Work task: Since the copy must hold text only, transcribe the data below exactly and omit the images.

** Dataset extract follows **

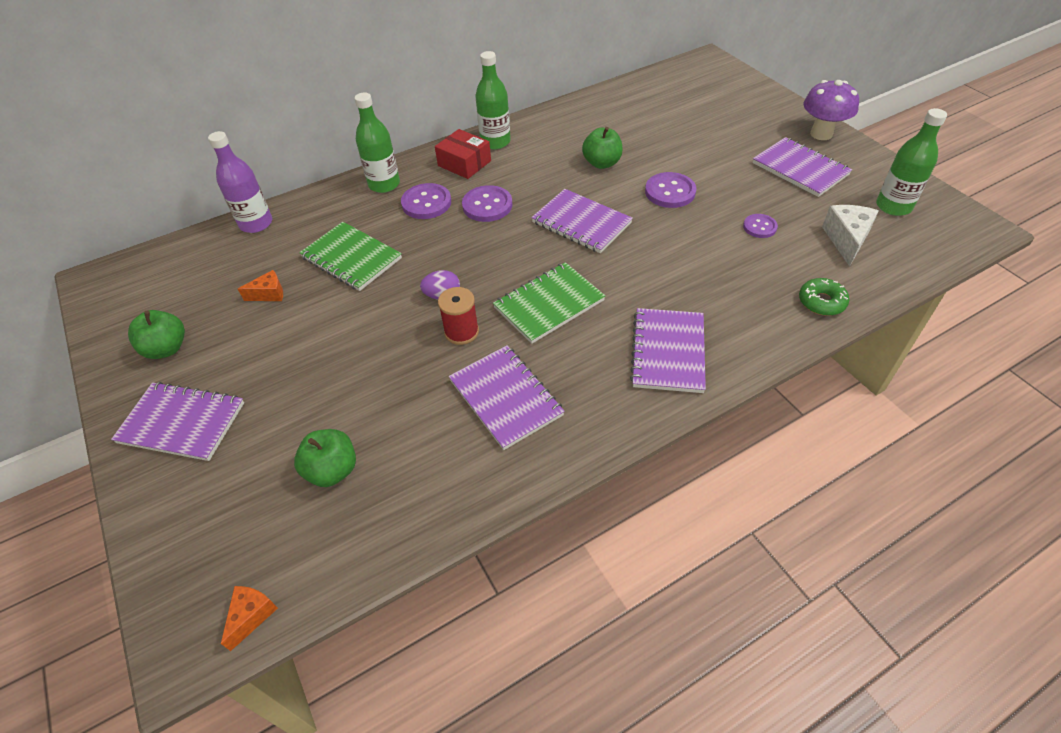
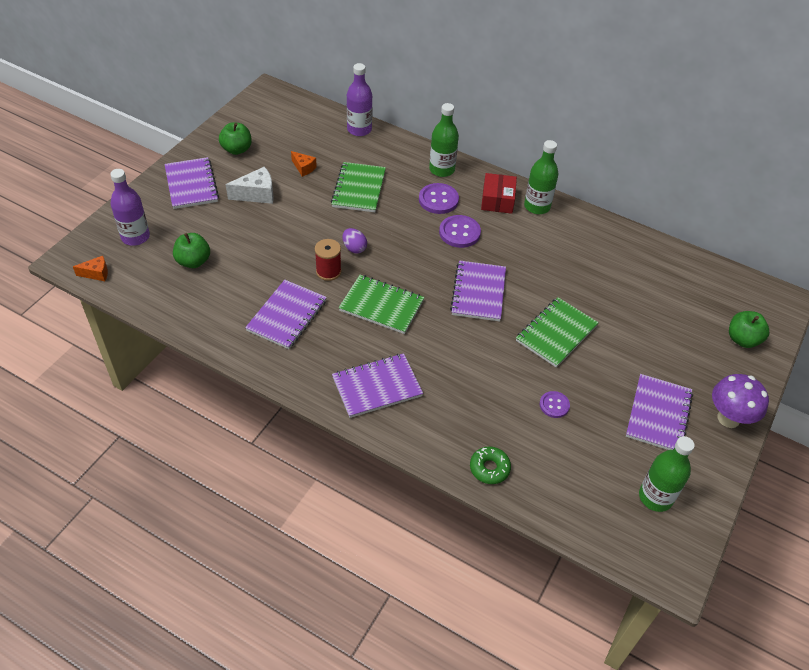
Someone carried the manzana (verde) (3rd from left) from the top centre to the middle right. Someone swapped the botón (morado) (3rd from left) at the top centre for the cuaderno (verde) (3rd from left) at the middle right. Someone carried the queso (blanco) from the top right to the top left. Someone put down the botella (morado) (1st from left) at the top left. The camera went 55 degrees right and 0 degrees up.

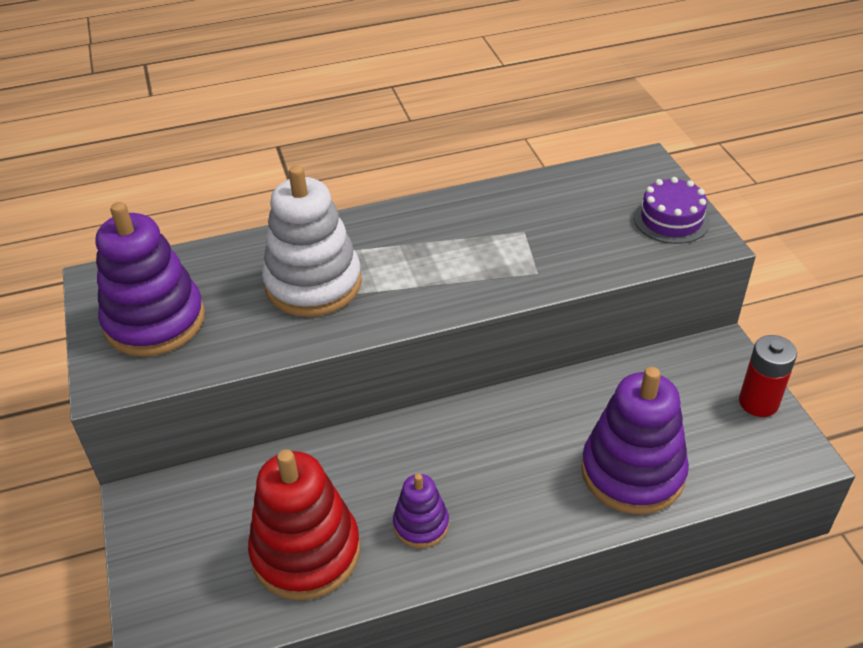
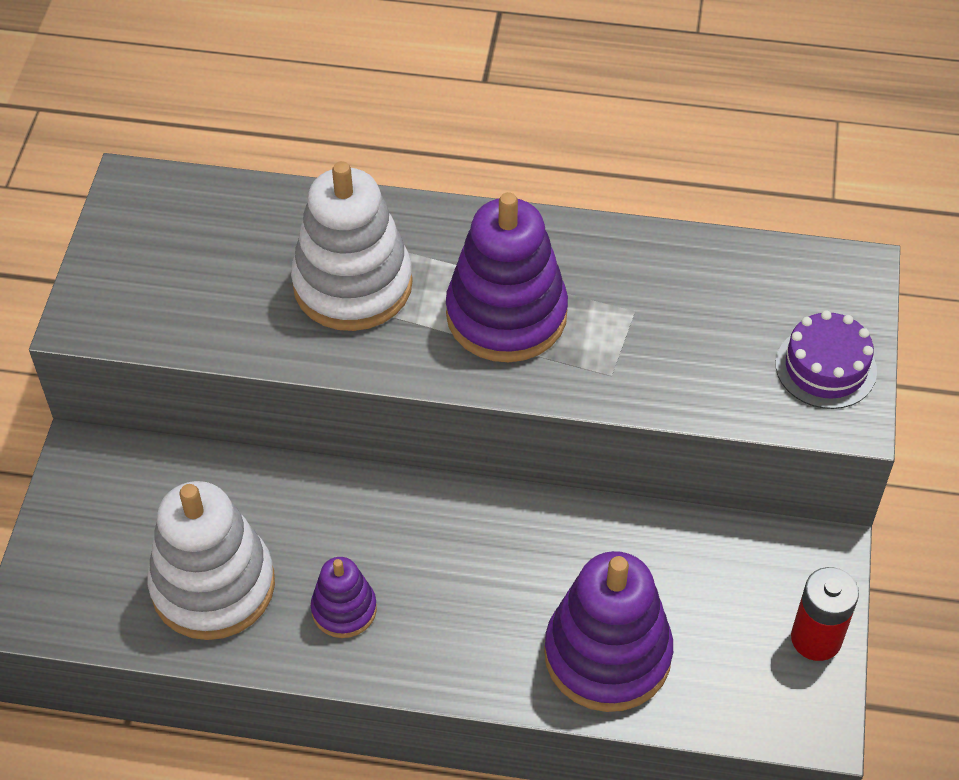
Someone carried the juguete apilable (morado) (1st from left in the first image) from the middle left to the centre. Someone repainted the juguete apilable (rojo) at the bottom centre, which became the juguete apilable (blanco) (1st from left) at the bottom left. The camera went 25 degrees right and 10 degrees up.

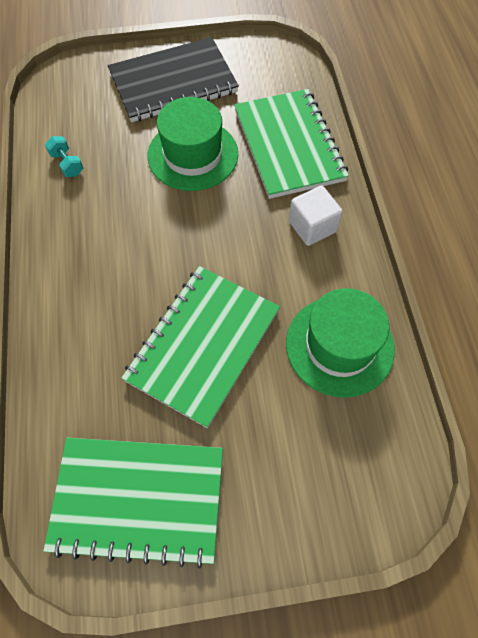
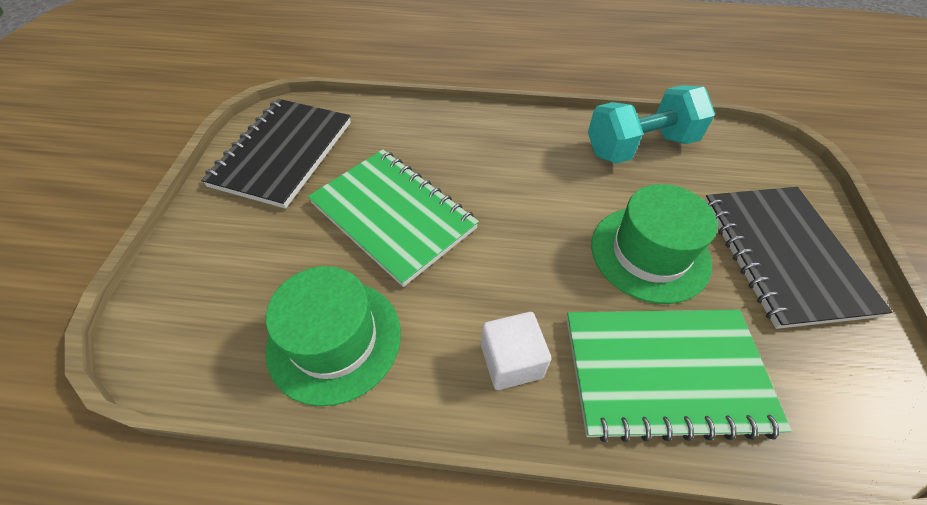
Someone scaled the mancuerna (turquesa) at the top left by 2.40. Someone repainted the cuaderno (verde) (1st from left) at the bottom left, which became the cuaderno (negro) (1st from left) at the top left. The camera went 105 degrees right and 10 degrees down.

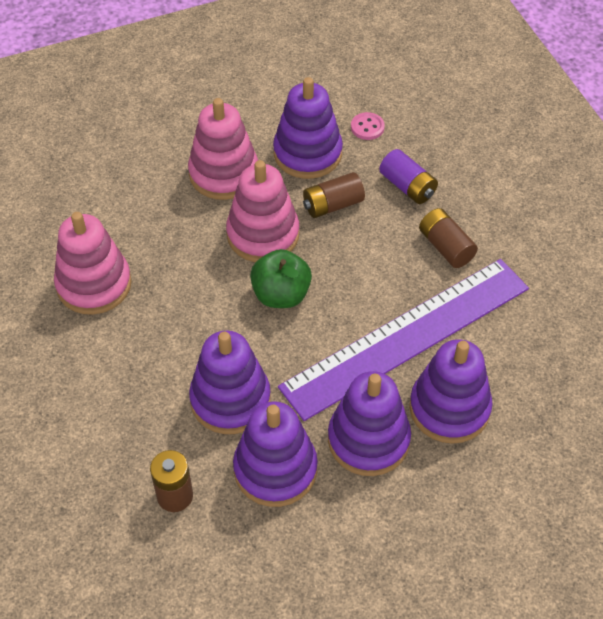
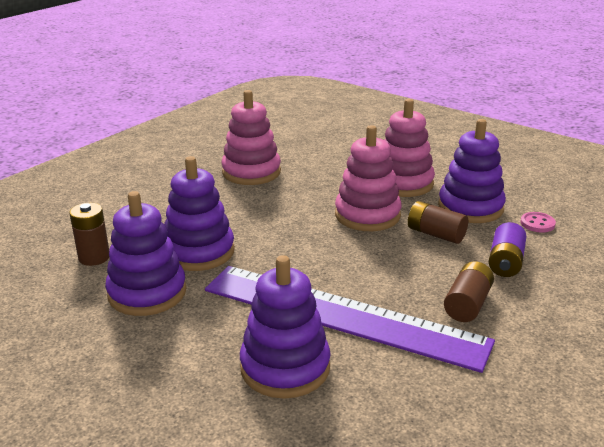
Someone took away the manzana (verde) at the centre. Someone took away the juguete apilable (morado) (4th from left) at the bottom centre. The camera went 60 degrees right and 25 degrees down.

** End of Dataset extract **

Task output:
Someone carried the manzana (verde) (3rd from left) from the top centre to the middle right. Someone swapped the botón (morado) (3rd from left) at the top centre for the cuaderno (verde) (3rd from left) at the middle right. Someone carried the queso (blanco) from the top right to the top left. Someone put down the botella (morado) (1st from left) at the top left. The camera went 55 degrees right and 0 degrees up.

Someone carried the juguete apilable (morado) (1st from left in the first image) from the middle left to the centre. Someone repainted the juguete apilable (rojo) at the bottom centre, which became the juguete apilable (blanco) (1st from left) at the bottom left. The camera went 25 degrees right and 10 degrees up.

Someone scaled the mancuerna (turquesa) at the top left by 2.40. Someone repainted the cuaderno (verde) (1st from left) at the bottom left, which became the cuaderno (negro) (1st from left) at the top left. The camera went 105 degrees right and 10 degrees down.

Someone took away the manzana (verde) at the centre. Someone took away the juguete apilable (morado) (4th from left) at the bottom centre. The camera went 60 degrees right and 25 degrees down.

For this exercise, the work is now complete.